## start MATERIAL PROVIDED

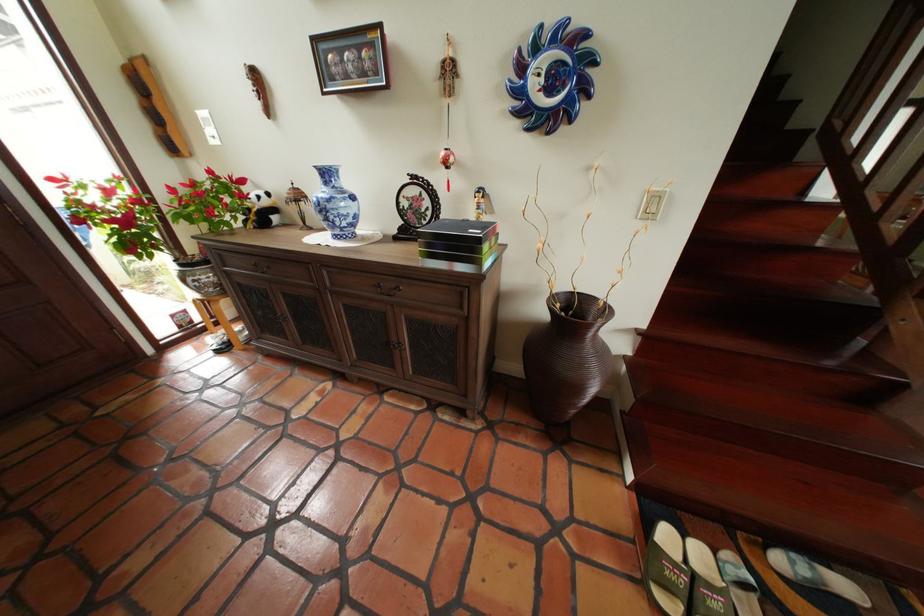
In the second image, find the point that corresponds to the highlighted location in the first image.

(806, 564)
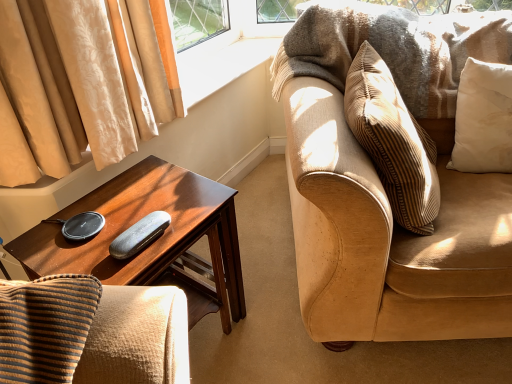
I want to click on empty space that is ontop of shiny brown wood desk at left (from a real-world perspective), so click(130, 206).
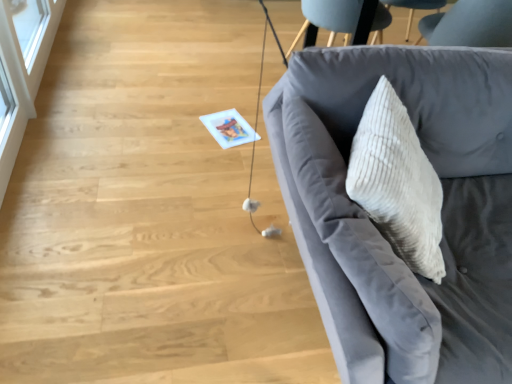
Question: From the image's perspective, would you say velvet gray couch at right is positioned over transparent glass door at upper left?

Choices:
 (A) yes
 (B) no

Answer: (B)

Question: From a real-world perspective, is velvet gray couch at right located beneath transparent glass door at upper left?

Choices:
 (A) no
 (B) yes

Answer: (A)

Question: Is velvet gray couch at right looking in the opposite direction of transparent glass door at upper left?

Choices:
 (A) no
 (B) yes

Answer: (A)

Question: Considering the relative sizes of velvet gray couch at right and transparent glass door at upper left in the image provided, is velvet gray couch at right smaller than transparent glass door at upper left?

Choices:
 (A) yes
 (B) no

Answer: (B)

Question: From a real-world perspective, is velvet gray couch at right positioned over transparent glass door at upper left based on gravity?

Choices:
 (A) no
 (B) yes

Answer: (B)

Question: From the image's perspective, would you say velvet gray couch at right is shown under transparent glass door at upper left?

Choices:
 (A) no
 (B) yes

Answer: (B)

Question: Could you tell me if transparent glass door at upper left is facing velvet gray couch at right?

Choices:
 (A) no
 (B) yes

Answer: (A)

Question: Can we say transparent glass door at upper left lies outside velvet gray couch at right?

Choices:
 (A) yes
 (B) no

Answer: (A)

Question: From a real-world perspective, is transparent glass door at upper left on velvet gray couch at right?

Choices:
 (A) no
 (B) yes

Answer: (A)

Question: Is transparent glass door at upper left at the right side of velvet gray couch at right?

Choices:
 (A) no
 (B) yes

Answer: (A)

Question: Is transparent glass door at upper left to the left of velvet gray couch at right from the viewer's perspective?

Choices:
 (A) yes
 (B) no

Answer: (A)

Question: From a real-world perspective, is transparent glass door at upper left beneath velvet gray couch at right?

Choices:
 (A) yes
 (B) no

Answer: (A)

Question: Is velvet gray couch at right in front of or behind transparent glass door at upper left in the image?

Choices:
 (A) front
 (B) behind

Answer: (A)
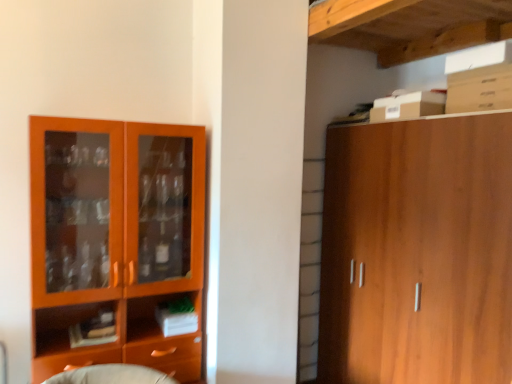
Question: Is wooden cabinet at right with orange wood cabinet at left?

Choices:
 (A) no
 (B) yes

Answer: (A)

Question: Is wooden cabinet at right thinner than orange wood cabinet at left?

Choices:
 (A) no
 (B) yes

Answer: (A)

Question: Is the depth of wooden cabinet at right less than that of orange wood cabinet at left?

Choices:
 (A) no
 (B) yes

Answer: (B)

Question: Is wooden cabinet at right not within orange wood cabinet at left?

Choices:
 (A) no
 (B) yes

Answer: (B)

Question: Could you tell me if wooden cabinet at right is turned towards orange wood cabinet at left?

Choices:
 (A) no
 (B) yes

Answer: (B)

Question: Can you confirm if wooden cabinet at right is positioned to the right of orange wood cabinet at left?

Choices:
 (A) no
 (B) yes

Answer: (B)

Question: Is white cardboard box at upper right positioned with its back to orange wood cabinet at left?

Choices:
 (A) yes
 (B) no

Answer: (B)

Question: Can you confirm if white cardboard box at upper right is wider than orange wood cabinet at left?

Choices:
 (A) yes
 (B) no

Answer: (B)

Question: Is white cardboard box at upper right positioned behind orange wood cabinet at left?

Choices:
 (A) yes
 (B) no

Answer: (A)

Question: Is white cardboard box at upper right taller than orange wood cabinet at left?

Choices:
 (A) yes
 (B) no

Answer: (B)

Question: Is white cardboard box at upper right at the right side of orange wood cabinet at left?

Choices:
 (A) yes
 (B) no

Answer: (A)

Question: From the image's perspective, is white cardboard box at upper right below orange wood cabinet at left?

Choices:
 (A) yes
 (B) no

Answer: (B)

Question: From the image's perspective, does white cardboard box at upper right appear lower than wooden cabinet at right?

Choices:
 (A) yes
 (B) no

Answer: (B)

## end MATERIAL PROVIDED

Extract every line above that contains the string "tell", treating case as significant.

Question: Could you tell me if transparent glass door at upper left is facing velvet gray couch at right?
Question: Could you tell me if wooden cabinet at right is turned towards orange wood cabinet at left?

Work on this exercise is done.